▸ **WHAT TO PRODUCE**: Repeat the records below exactly, leaving out every picture.

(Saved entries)
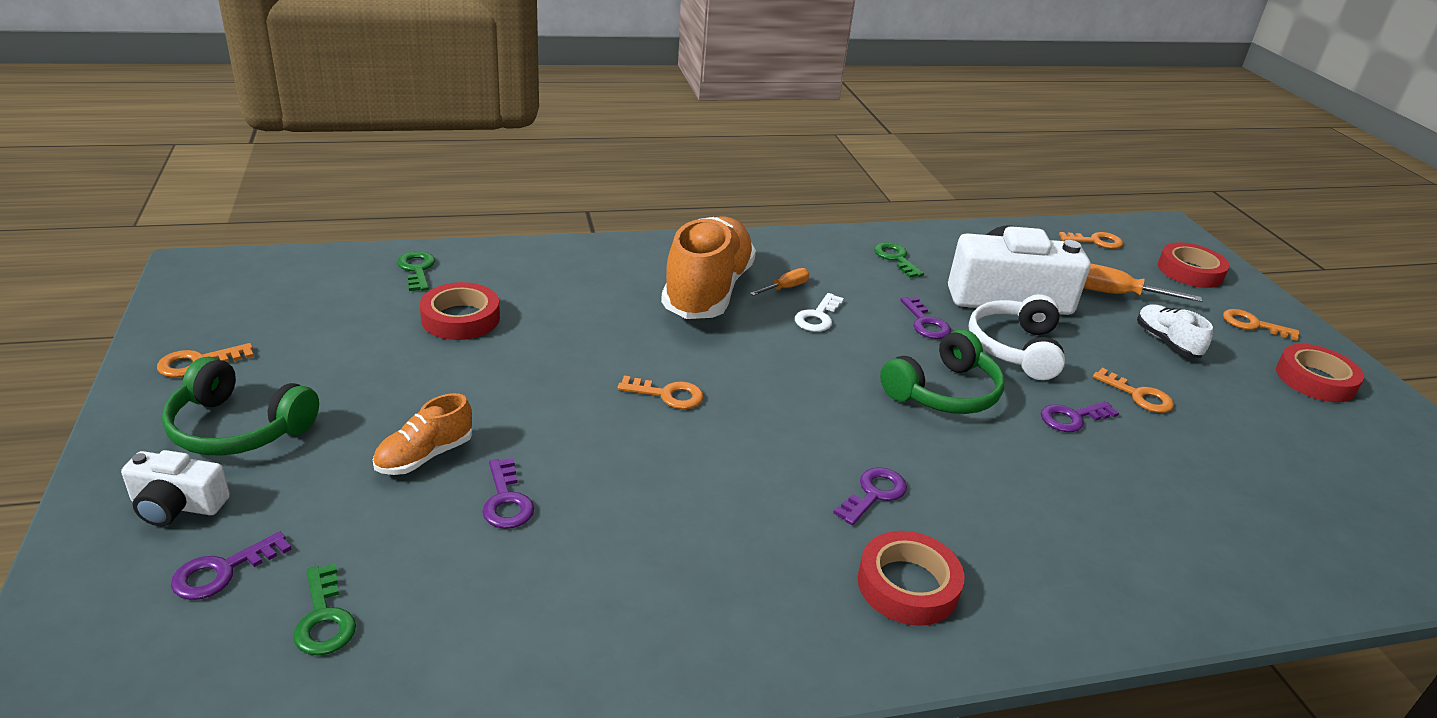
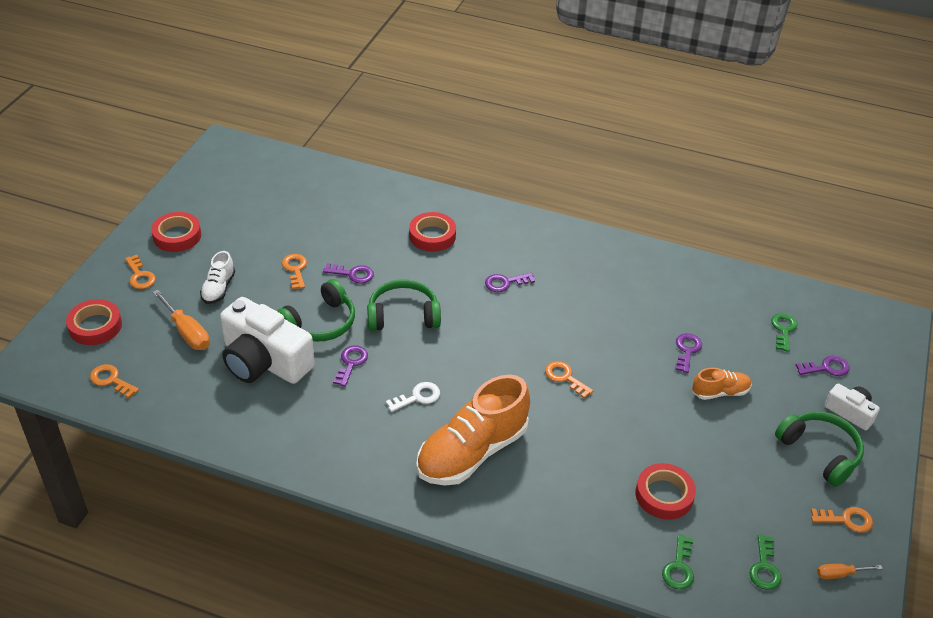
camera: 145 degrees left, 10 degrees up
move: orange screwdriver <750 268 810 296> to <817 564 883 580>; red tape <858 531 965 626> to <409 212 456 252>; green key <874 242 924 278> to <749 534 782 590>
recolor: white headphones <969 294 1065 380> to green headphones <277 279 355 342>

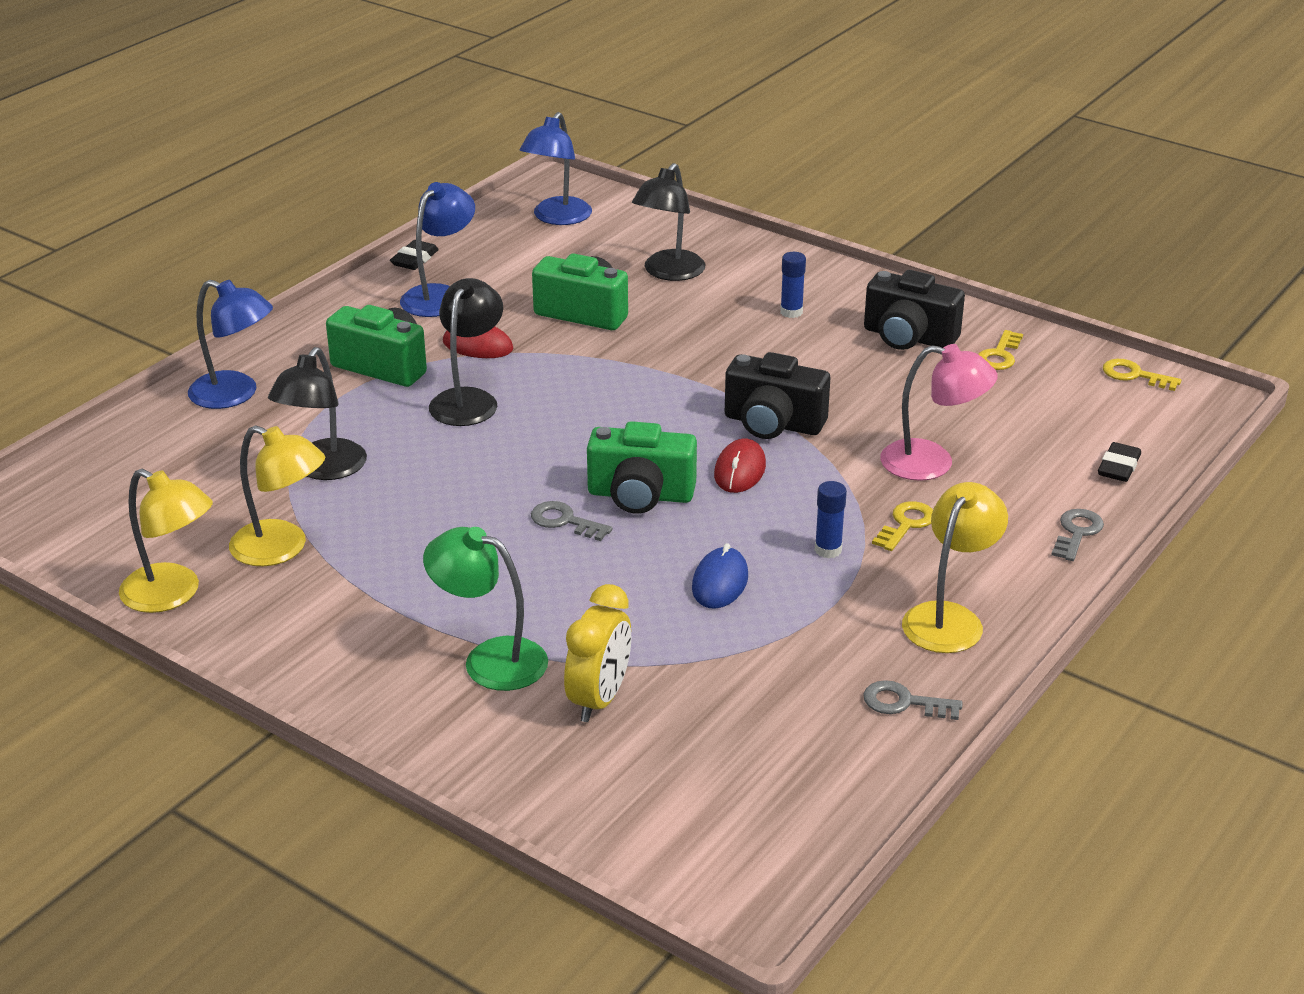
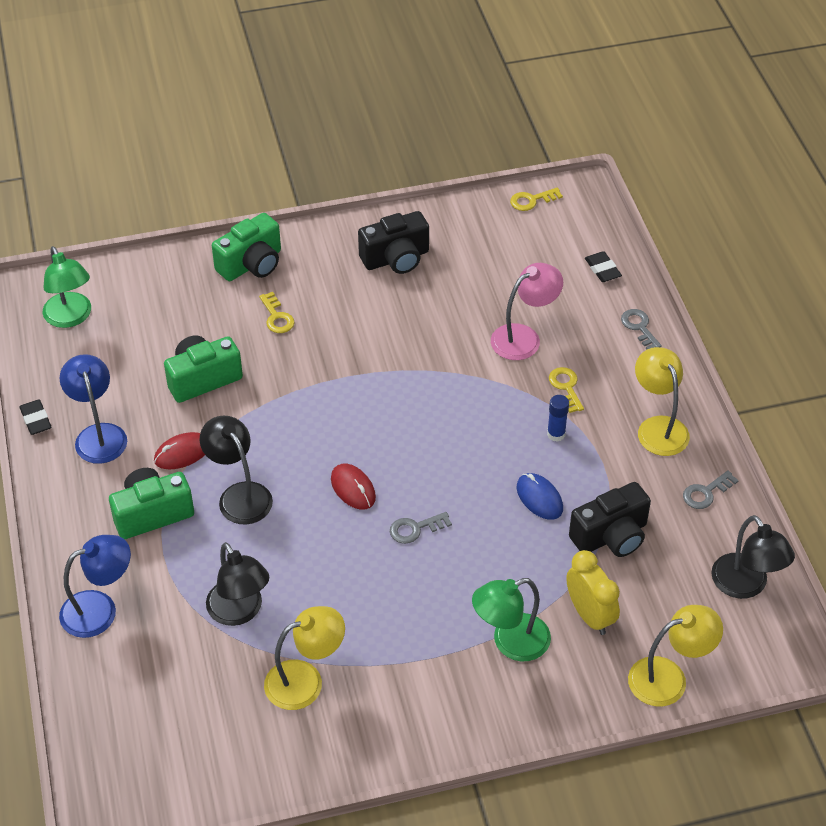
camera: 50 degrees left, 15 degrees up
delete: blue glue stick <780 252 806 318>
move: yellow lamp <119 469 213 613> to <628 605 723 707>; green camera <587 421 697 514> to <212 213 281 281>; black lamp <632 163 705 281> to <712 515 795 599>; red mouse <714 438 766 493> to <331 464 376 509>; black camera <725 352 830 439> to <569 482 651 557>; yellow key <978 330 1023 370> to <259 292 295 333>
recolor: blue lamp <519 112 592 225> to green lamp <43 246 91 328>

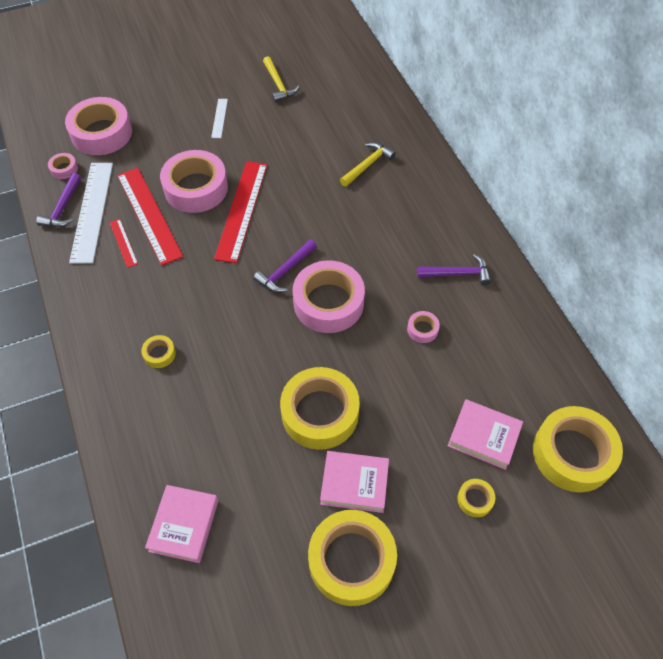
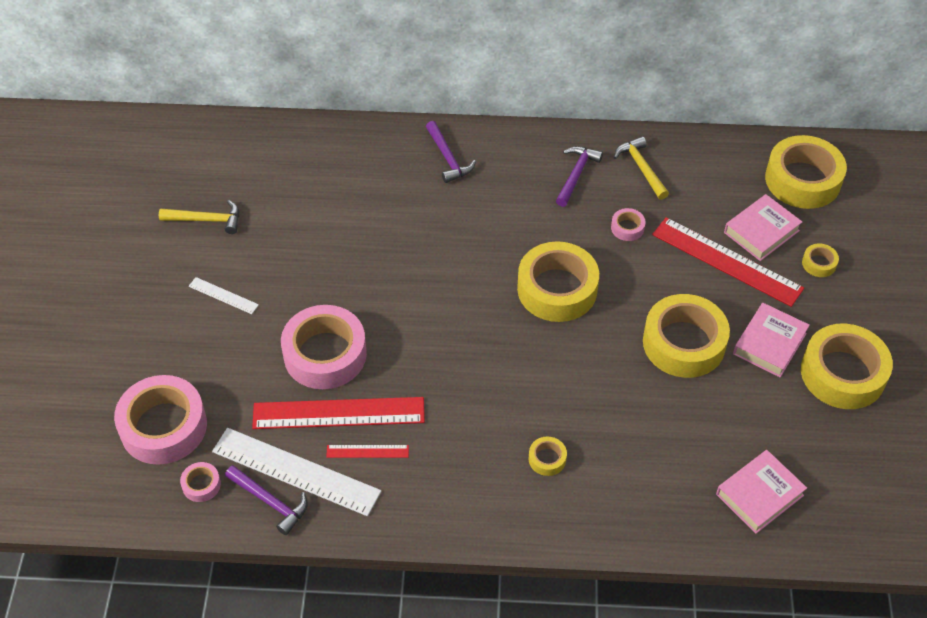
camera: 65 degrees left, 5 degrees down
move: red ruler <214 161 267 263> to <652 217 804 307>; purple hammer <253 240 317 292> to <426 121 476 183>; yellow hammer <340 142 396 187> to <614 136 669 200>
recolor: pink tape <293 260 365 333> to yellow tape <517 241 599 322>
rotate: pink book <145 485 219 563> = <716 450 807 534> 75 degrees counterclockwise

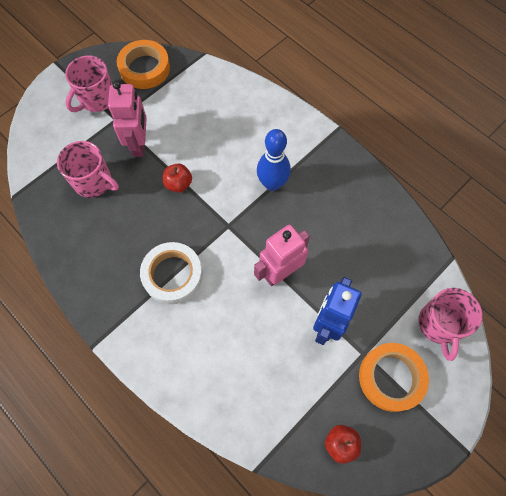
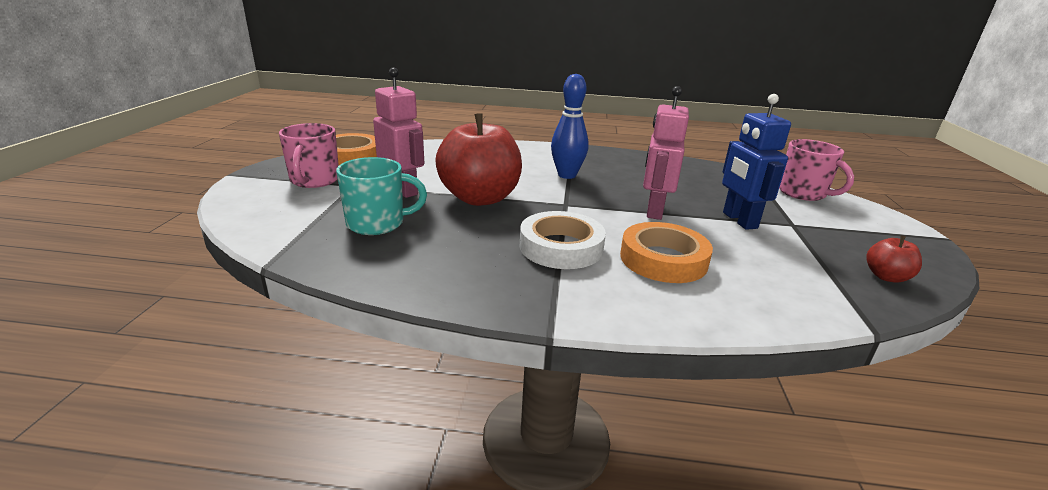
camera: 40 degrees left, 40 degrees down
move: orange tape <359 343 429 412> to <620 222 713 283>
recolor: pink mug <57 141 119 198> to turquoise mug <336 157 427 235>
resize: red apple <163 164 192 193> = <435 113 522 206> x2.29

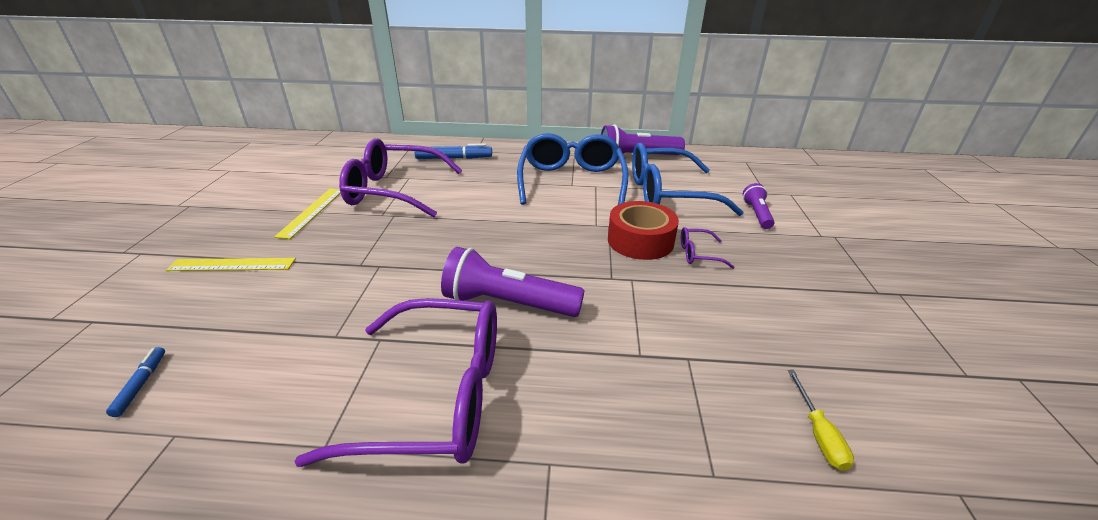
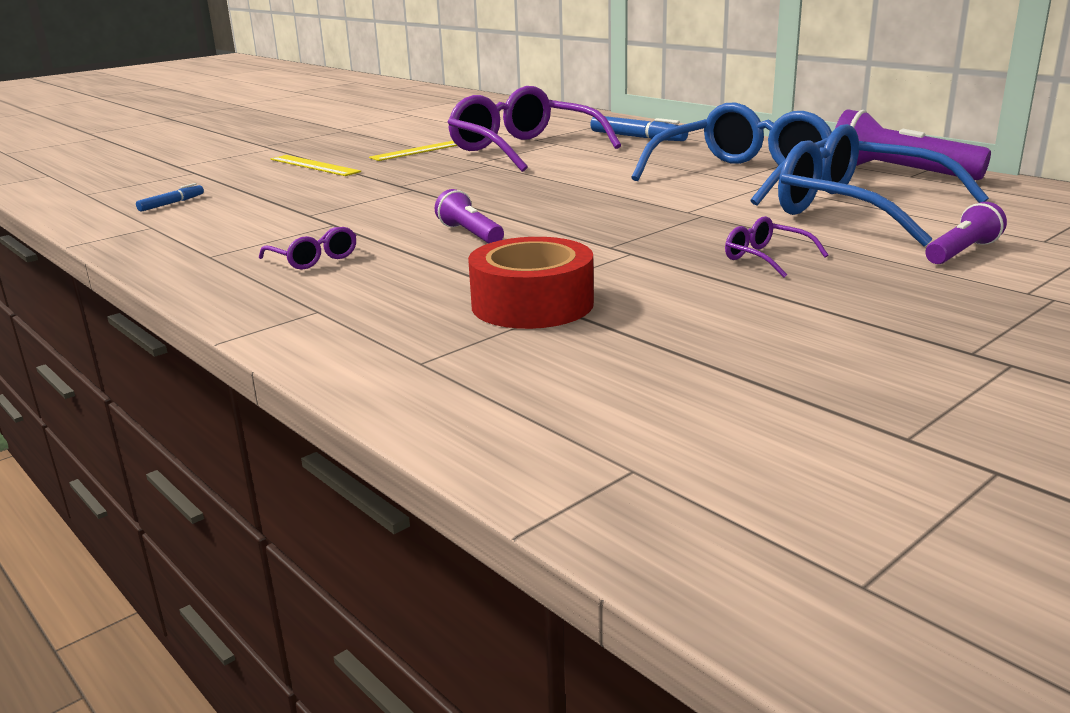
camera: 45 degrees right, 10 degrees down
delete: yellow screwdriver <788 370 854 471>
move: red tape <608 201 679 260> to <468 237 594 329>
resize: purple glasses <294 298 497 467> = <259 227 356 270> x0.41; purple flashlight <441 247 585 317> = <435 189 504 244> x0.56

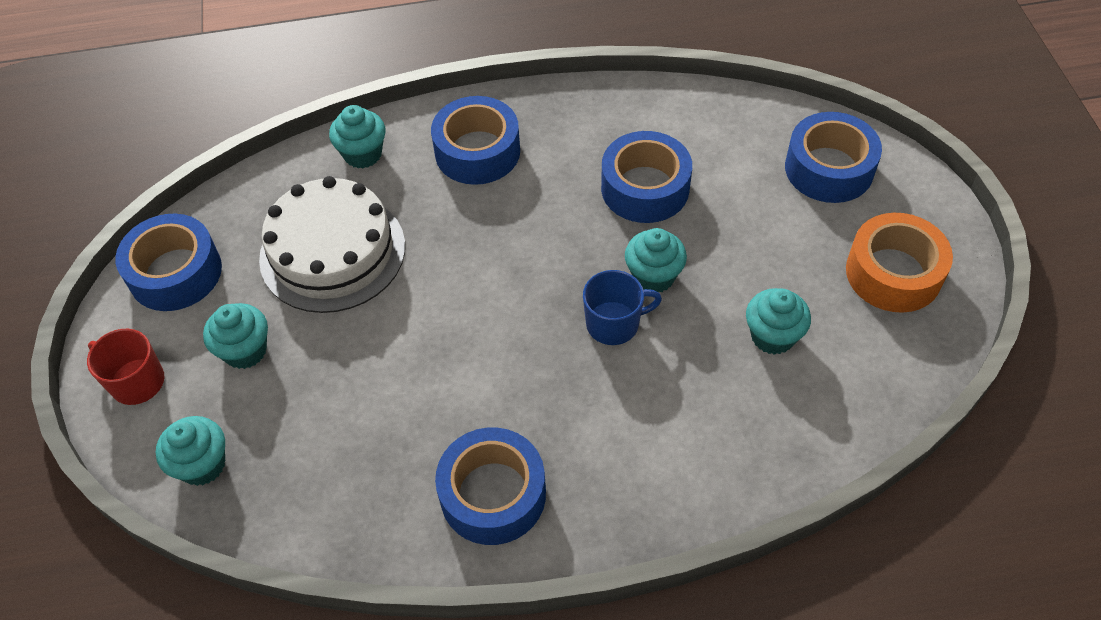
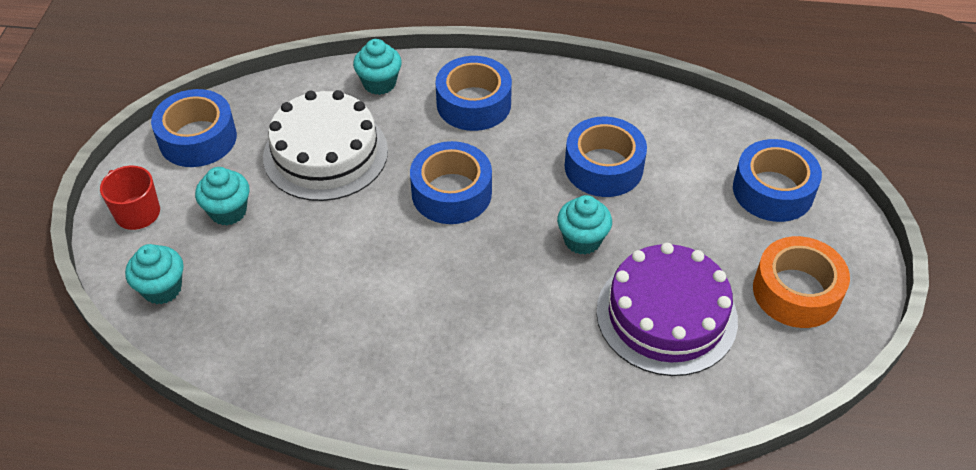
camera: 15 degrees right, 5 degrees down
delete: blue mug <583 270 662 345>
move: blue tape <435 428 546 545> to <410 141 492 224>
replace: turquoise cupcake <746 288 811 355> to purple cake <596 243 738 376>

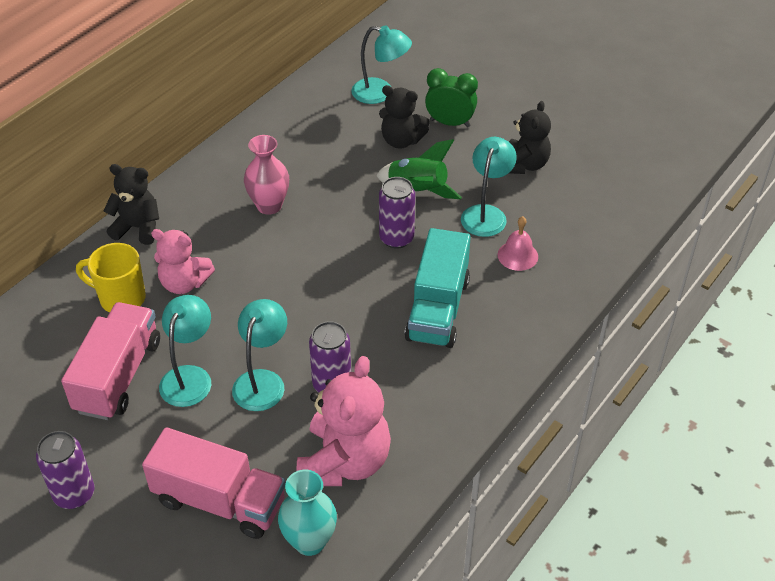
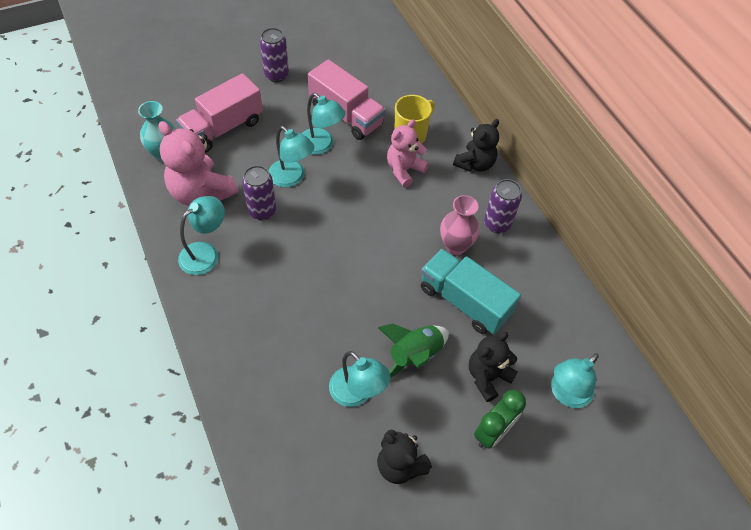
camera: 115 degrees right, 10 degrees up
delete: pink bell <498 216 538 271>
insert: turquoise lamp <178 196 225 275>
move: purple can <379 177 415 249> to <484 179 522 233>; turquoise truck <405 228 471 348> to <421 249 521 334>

▸ **THE ANSWER**:
camera: 145 degrees left, 10 degrees up
move: orange screwdriver <750 268 810 296> to <817 564 883 580>; red tape <858 531 965 626> to <409 212 456 252>; green key <874 242 924 278> to <749 534 782 590>
recolor: white headphones <969 294 1065 380> to green headphones <277 279 355 342>

camera: 50 degrees left, 15 degrees up
delete: blue glue stick <780 252 806 318>
move: yellow lamp <119 469 213 613> to <628 605 723 707>; green camera <587 421 697 514> to <212 213 281 281>; black lamp <632 163 705 281> to <712 515 795 599>; red mouse <714 438 766 493> to <331 464 376 509>; black camera <725 352 830 439> to <569 482 651 557>; yellow key <978 330 1023 370> to <259 292 295 333>
recolor: blue lamp <519 112 592 225> to green lamp <43 246 91 328>

camera: 65 degrees left, 5 degrees down
move: red ruler <214 161 267 263> to <652 217 804 307>; purple hammer <253 240 317 292> to <426 121 476 183>; yellow hammer <340 142 396 187> to <614 136 669 200>
recolor: pink tape <293 260 365 333> to yellow tape <517 241 599 322>
rotate: pink book <145 485 219 563> = <716 450 807 534> 75 degrees counterclockwise

camera: 40 degrees left, 40 degrees down
move: orange tape <359 343 429 412> to <620 222 713 283>
recolor: pink mug <57 141 119 198> to turquoise mug <336 157 427 235>
resize: red apple <163 164 192 193> = <435 113 522 206> x2.29

camera: 45 degrees right, 10 degrees down
delete: yellow screwdriver <788 370 854 471>
move: red tape <608 201 679 260> to <468 237 594 329>
resize: purple glasses <294 298 497 467> = <259 227 356 270> x0.41; purple flashlight <441 247 585 317> = <435 189 504 244> x0.56

camera: 15 degrees right, 5 degrees down
delete: blue mug <583 270 662 345>
move: blue tape <435 428 546 545> to <410 141 492 224>
replace: turquoise cupcake <746 288 811 355> to purple cake <596 243 738 376>

camera: 115 degrees right, 10 degrees up
delete: pink bell <498 216 538 271>
insert: turquoise lamp <178 196 225 275>
move: purple can <379 177 415 249> to <484 179 522 233>; turquoise truck <405 228 471 348> to <421 249 521 334>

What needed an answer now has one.